Change detection outputs
============================================================
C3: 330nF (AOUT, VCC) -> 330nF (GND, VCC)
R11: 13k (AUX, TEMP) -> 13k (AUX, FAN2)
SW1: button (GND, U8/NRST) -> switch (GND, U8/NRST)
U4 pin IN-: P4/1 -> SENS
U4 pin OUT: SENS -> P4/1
============================================================
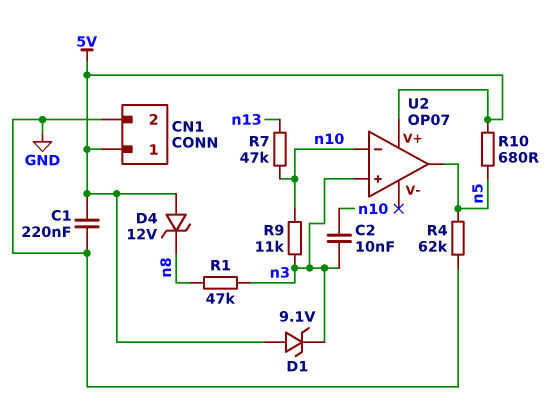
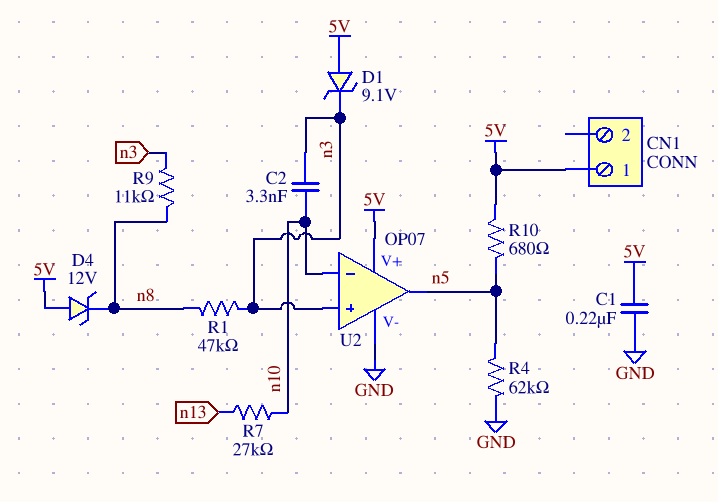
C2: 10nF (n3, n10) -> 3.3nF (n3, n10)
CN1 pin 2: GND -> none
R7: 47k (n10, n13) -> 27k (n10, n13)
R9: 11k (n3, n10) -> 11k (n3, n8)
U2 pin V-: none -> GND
============================================================
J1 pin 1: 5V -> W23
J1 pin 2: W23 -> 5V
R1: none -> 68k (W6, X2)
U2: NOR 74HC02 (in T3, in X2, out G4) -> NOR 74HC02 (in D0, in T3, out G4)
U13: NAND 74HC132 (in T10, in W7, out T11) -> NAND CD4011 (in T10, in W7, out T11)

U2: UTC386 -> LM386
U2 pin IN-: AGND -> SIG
============================================================
Please transcribe exactly the lines above from the line that has "R1: none -> 68k (W6, X2)" up to and including the line that has "U2 pin IN-: AGND -> SIG"; no other line belongs in the answer.

• _The answer_:
R1: none -> 68k (W6, X2)
U2: NOR 74HC02 (in T3, in X2, out G4) -> NOR 74HC02 (in D0, in T3, out G4)
U13: NAND 74HC132 (in T10, in W7, out T11) -> NAND CD4011 (in T10, in W7, out T11)

U2: UTC386 -> LM386
U2 pin IN-: AGND -> SIG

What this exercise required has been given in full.